WHAT IS REQUIRED — Echo the part of the listing that opens with the line containing "4:6 [660, 15]" and closes with the line containing "From the cell", both lines included, and repeat those lines exactly with nothing else.

[Pointing data for screenshots]
################

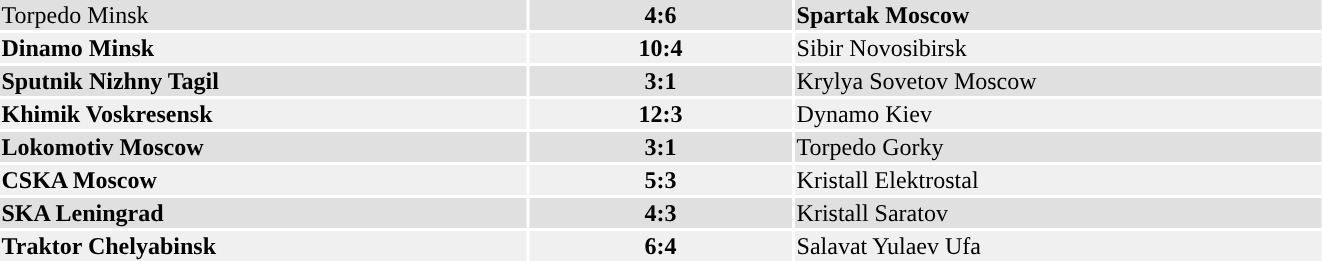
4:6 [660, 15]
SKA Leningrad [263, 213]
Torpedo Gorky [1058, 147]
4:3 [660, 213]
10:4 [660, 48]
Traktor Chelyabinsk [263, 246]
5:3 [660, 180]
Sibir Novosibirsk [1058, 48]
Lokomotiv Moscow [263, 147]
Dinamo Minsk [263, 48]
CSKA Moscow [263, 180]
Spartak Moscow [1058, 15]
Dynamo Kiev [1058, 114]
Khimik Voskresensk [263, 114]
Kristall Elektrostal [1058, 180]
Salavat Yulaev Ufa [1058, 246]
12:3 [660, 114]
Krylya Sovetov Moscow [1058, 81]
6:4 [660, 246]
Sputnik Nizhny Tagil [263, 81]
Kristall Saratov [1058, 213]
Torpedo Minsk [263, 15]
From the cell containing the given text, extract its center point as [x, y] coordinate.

################

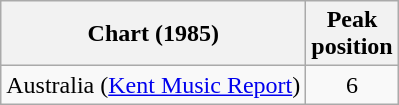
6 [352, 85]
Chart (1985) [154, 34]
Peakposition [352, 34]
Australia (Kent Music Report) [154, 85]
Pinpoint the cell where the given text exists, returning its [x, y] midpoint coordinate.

################

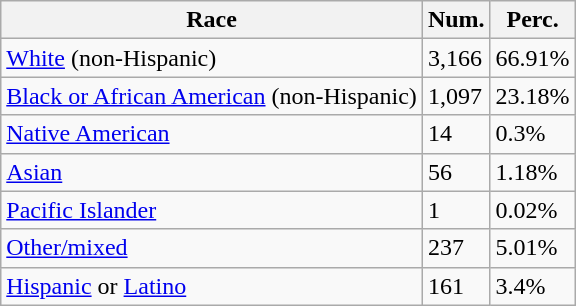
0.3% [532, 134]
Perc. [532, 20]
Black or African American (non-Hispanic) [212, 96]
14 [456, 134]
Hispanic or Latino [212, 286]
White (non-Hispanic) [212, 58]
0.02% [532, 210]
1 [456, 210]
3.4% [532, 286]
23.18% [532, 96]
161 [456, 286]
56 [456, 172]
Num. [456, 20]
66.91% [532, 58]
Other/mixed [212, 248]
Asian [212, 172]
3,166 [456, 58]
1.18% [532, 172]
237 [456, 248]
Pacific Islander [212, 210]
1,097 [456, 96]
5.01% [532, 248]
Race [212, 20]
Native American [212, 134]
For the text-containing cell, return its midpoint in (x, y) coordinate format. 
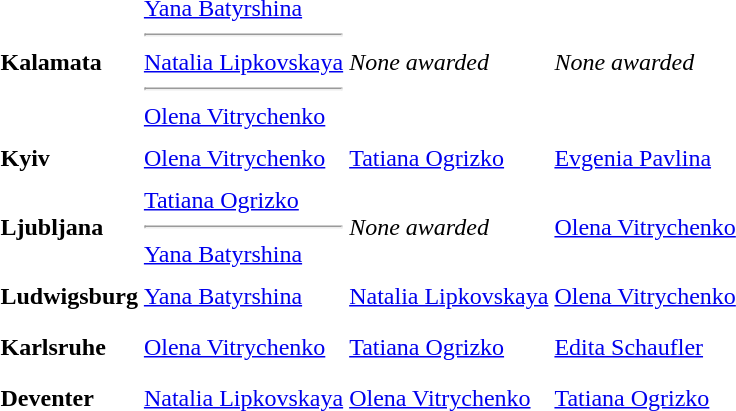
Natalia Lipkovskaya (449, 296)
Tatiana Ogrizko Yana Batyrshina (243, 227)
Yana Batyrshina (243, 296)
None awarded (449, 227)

################

SOLUTION TO THIS EXERCISE —
4:6 [660, 15]
SKA Leningrad [263, 213]
Torpedo Gorky [1058, 147]
4:3 [660, 213]
10:4 [660, 48]
Traktor Chelyabinsk [263, 246]
5:3 [660, 180]
Sibir Novosibirsk [1058, 48]
Lokomotiv Moscow [263, 147]
Dinamo Minsk [263, 48]
CSKA Moscow [263, 180]
Spartak Moscow [1058, 15]
Dynamo Kiev [1058, 114]
Khimik Voskresensk [263, 114]
Kristall Elektrostal [1058, 180]
Salavat Yulaev Ufa [1058, 246]
12:3 [660, 114]
Krylya Sovetov Moscow [1058, 81]
6:4 [660, 246]
Sputnik Nizhny Tagil [263, 81]
Kristall Saratov [1058, 213]
Torpedo Minsk [263, 15]
From the cell containing the given text, extract its center point as [x, y] coordinate.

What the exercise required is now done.